**Stated task**
Collect every line of the listing below that contains the string "appoggiatura", copying each one in full. Case counts.

BEGIN Supplied information

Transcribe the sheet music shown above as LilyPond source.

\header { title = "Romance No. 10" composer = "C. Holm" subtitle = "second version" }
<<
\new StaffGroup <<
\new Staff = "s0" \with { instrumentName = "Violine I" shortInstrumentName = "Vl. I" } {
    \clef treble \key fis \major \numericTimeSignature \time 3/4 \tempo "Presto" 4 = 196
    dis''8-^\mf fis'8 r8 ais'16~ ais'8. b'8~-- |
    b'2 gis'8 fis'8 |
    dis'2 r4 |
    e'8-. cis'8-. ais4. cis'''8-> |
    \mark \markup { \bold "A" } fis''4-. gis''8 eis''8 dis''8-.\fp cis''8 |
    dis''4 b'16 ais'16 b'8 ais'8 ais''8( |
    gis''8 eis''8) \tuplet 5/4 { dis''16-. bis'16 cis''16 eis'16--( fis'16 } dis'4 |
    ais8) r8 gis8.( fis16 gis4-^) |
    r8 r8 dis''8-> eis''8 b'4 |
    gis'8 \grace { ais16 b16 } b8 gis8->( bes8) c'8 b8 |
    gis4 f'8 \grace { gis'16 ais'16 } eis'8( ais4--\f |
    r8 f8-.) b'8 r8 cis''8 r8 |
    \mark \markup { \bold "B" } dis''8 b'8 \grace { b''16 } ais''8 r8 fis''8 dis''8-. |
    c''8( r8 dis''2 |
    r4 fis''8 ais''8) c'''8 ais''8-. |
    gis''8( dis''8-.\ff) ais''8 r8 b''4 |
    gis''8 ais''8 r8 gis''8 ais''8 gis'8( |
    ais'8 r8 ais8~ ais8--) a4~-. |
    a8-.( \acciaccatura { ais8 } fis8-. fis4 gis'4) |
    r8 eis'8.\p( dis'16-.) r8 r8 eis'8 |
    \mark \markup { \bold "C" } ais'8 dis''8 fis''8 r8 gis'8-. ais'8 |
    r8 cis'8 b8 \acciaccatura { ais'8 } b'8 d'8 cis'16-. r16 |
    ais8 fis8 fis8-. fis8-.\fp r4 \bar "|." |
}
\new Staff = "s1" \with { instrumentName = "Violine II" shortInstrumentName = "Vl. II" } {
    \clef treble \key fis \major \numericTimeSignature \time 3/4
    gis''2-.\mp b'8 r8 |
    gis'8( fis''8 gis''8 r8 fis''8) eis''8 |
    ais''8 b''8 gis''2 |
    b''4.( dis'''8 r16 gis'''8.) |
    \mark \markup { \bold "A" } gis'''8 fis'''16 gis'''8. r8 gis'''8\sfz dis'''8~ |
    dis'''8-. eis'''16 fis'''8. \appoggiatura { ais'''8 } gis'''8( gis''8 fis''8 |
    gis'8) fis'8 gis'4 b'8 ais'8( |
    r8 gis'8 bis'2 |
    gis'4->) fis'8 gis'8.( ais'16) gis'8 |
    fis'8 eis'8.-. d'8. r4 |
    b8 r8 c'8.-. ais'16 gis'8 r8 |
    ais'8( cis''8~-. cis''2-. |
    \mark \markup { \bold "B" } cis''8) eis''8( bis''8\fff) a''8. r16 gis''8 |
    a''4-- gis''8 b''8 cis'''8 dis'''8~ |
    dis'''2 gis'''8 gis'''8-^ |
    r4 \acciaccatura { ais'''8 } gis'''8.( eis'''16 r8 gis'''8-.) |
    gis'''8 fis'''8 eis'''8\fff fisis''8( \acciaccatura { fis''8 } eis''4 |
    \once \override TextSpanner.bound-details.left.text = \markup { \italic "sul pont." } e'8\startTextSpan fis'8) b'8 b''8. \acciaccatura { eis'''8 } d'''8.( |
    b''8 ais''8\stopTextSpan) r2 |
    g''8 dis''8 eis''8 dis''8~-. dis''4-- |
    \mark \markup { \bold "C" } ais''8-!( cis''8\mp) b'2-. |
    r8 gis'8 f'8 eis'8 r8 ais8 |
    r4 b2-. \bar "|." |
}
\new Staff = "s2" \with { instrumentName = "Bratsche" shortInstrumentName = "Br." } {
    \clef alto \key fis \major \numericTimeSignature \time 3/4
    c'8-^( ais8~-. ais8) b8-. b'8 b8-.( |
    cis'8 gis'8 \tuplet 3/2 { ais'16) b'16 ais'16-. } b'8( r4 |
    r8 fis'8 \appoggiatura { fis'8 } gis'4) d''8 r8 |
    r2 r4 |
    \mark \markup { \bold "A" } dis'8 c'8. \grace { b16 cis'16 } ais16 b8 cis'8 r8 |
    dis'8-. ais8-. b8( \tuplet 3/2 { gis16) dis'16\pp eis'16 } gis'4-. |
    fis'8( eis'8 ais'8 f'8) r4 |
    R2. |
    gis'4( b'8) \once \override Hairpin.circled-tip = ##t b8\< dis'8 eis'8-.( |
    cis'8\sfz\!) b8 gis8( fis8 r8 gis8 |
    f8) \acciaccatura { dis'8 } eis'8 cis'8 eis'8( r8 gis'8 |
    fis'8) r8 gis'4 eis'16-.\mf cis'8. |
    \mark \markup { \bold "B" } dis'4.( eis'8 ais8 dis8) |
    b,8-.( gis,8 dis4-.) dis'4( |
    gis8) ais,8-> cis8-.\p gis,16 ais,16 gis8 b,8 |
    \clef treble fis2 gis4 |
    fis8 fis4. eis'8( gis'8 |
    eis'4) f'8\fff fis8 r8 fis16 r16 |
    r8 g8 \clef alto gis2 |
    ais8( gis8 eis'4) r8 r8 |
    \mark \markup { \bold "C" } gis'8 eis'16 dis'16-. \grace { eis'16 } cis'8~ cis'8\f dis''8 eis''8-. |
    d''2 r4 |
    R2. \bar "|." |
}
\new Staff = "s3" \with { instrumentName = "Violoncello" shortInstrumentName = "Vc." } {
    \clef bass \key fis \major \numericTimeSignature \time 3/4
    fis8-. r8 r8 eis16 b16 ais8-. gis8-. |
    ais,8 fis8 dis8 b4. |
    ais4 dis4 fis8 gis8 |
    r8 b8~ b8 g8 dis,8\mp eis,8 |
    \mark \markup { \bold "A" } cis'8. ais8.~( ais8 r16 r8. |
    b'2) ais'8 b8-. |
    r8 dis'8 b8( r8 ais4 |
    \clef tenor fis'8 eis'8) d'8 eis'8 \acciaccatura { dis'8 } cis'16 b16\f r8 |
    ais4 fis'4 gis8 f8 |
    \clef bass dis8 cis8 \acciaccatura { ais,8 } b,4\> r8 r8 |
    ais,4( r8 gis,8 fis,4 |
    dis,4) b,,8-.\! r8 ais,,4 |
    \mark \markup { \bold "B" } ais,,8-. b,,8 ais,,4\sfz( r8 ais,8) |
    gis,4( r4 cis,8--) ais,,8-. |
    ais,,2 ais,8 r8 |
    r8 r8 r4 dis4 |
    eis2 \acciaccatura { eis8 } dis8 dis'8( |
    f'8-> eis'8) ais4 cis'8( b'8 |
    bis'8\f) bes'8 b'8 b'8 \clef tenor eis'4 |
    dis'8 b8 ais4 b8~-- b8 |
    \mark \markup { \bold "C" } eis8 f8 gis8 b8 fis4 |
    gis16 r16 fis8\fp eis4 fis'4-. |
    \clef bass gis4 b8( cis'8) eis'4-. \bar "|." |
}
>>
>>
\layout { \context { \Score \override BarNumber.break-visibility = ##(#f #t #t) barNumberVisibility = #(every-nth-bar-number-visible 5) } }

END Supplied information

**Task solution**
    dis'''8-. eis'''16 fis'''8. \appoggiatura { ais'''8 } gis'''8( gis''8 fis''8 |
    r8 fis'8 \appoggiatura { fis'8 } gis'4) d''8 r8 |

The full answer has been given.